─── Input data ───

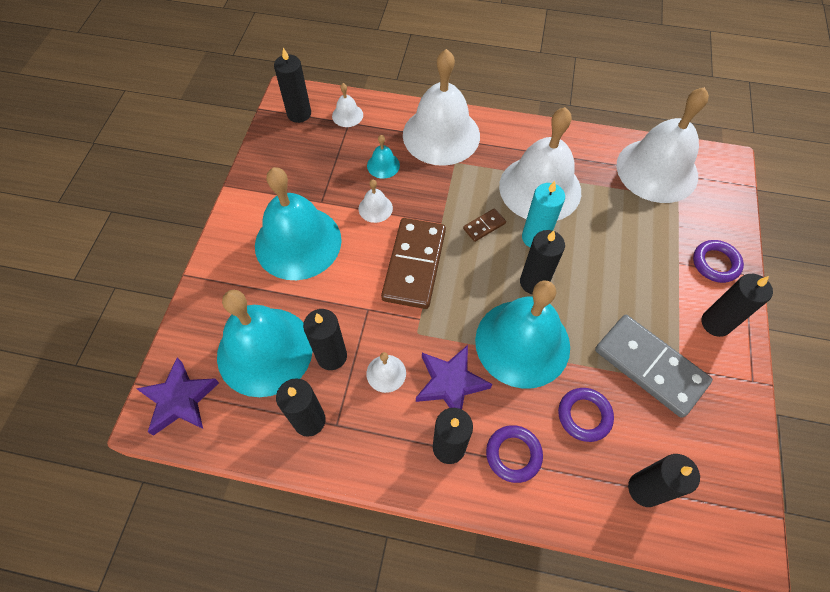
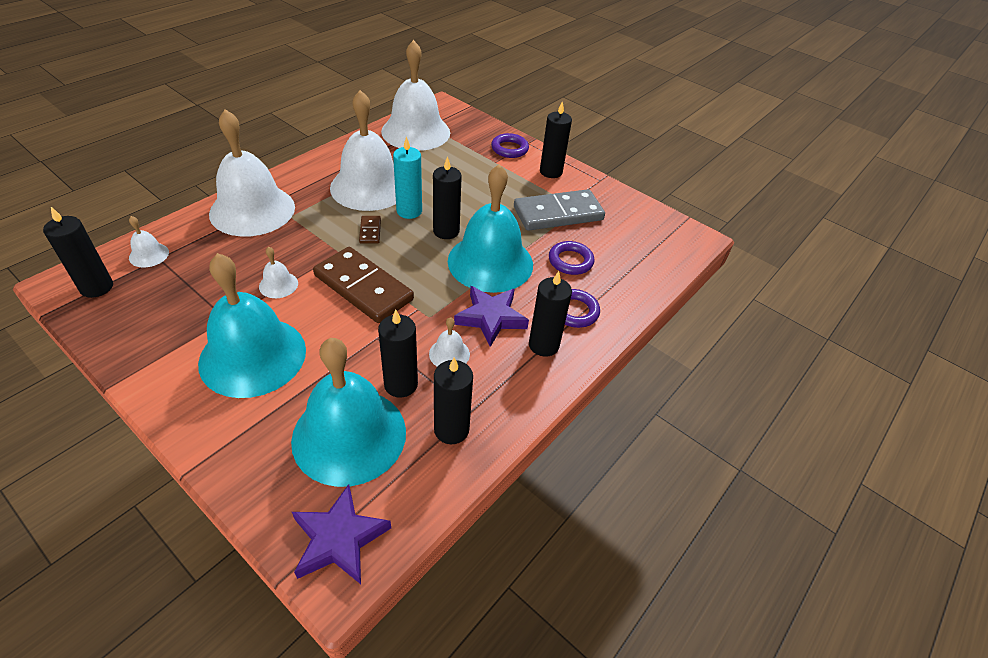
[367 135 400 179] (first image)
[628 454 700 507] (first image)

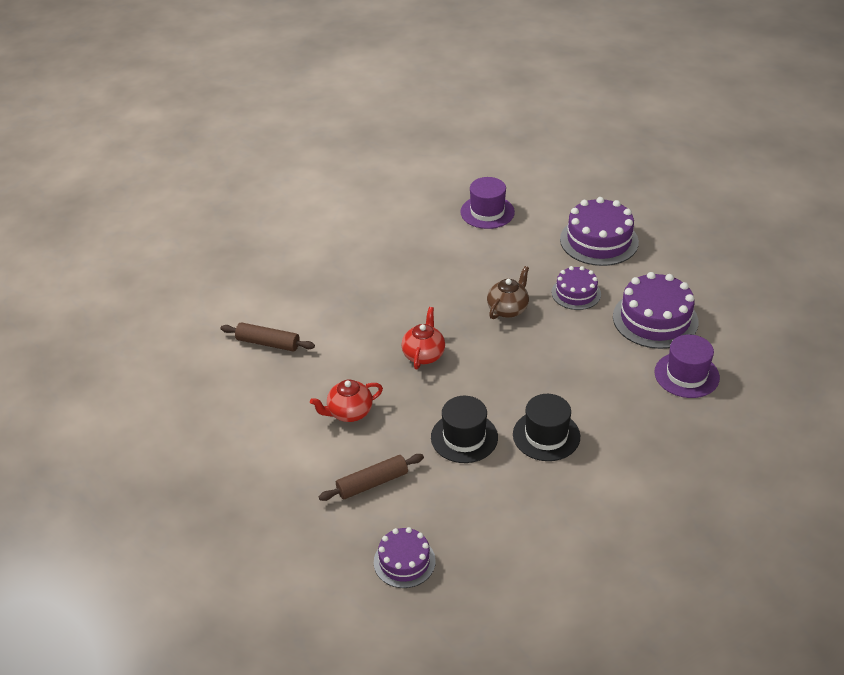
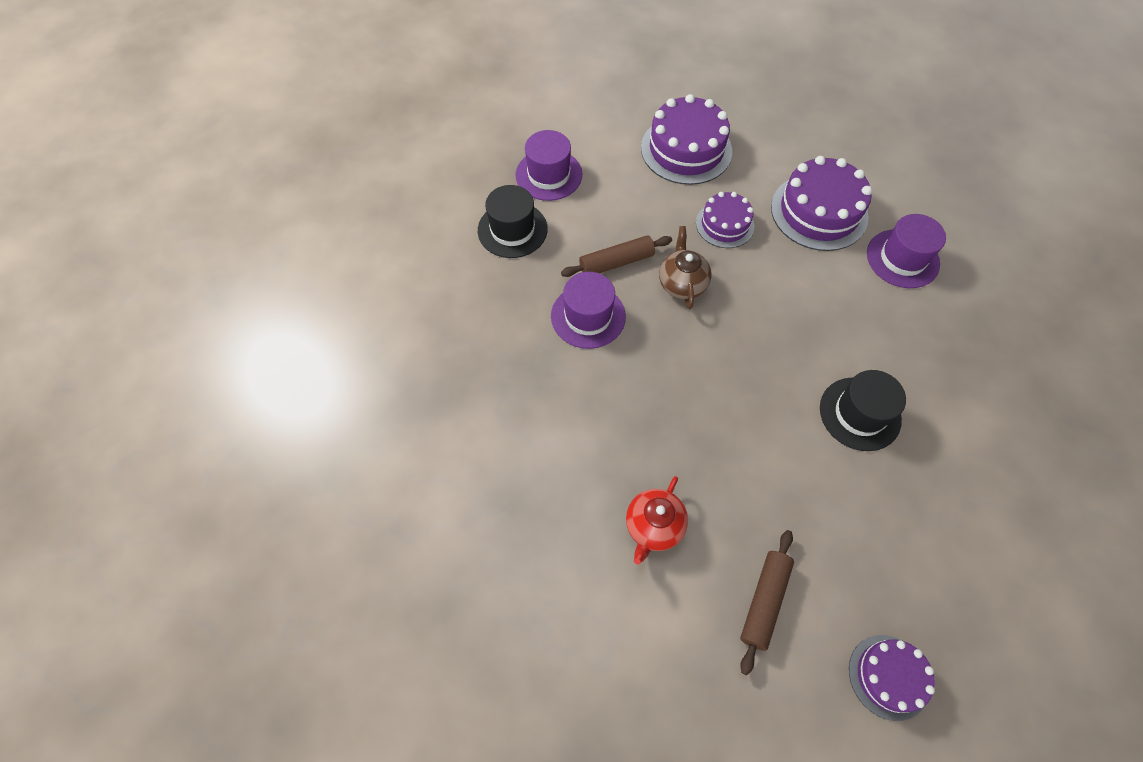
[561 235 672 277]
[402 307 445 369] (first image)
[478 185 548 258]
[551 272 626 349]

───

> **Task goal**:
All of the entries above should be duplicated exactly, except for the pictures.

> **Response for this exercise**:
[367 135 400 179] (first image)
[628 454 700 507] (first image)

[561 235 672 277]
[402 307 445 369] (first image)
[478 185 548 258]
[551 272 626 349]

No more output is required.